Top of Task inputs

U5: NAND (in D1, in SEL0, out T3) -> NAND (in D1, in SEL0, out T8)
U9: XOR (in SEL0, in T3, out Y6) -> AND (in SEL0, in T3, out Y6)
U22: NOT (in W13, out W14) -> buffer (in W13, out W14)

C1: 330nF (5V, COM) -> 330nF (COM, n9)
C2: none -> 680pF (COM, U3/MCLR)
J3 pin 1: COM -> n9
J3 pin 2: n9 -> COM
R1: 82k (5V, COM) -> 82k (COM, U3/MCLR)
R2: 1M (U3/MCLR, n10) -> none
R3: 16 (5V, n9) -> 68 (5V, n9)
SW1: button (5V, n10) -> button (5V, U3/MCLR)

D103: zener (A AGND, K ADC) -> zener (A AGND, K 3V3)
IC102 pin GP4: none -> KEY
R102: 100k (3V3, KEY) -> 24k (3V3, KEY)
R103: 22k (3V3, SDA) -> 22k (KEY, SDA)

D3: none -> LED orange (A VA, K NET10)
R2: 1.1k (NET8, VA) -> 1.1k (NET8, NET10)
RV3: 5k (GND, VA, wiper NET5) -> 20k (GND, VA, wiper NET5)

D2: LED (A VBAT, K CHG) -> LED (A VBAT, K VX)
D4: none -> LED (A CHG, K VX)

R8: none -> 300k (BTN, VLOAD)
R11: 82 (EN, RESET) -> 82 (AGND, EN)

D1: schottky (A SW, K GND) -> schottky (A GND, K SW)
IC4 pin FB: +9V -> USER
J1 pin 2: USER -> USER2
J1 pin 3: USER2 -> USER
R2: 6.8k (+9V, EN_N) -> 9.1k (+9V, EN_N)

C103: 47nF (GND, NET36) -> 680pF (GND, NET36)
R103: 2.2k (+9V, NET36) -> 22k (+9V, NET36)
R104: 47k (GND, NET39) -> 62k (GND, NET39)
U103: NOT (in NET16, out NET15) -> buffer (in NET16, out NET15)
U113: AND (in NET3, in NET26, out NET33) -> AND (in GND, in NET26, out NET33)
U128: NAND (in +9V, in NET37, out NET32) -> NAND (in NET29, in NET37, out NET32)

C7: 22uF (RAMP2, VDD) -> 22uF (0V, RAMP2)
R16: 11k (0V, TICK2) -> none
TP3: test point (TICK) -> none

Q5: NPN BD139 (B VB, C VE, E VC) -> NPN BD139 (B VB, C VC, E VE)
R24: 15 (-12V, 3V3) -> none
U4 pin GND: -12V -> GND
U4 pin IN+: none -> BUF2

Bottom of Task inputs

**What the exercise asks**
Locate the word "USER" in the records above, and return each line that has it.

**Answer for this exercise**
IC4 pin FB: +9V -> USER
J1 pin 2: USER -> USER2
J1 pin 3: USER2 -> USER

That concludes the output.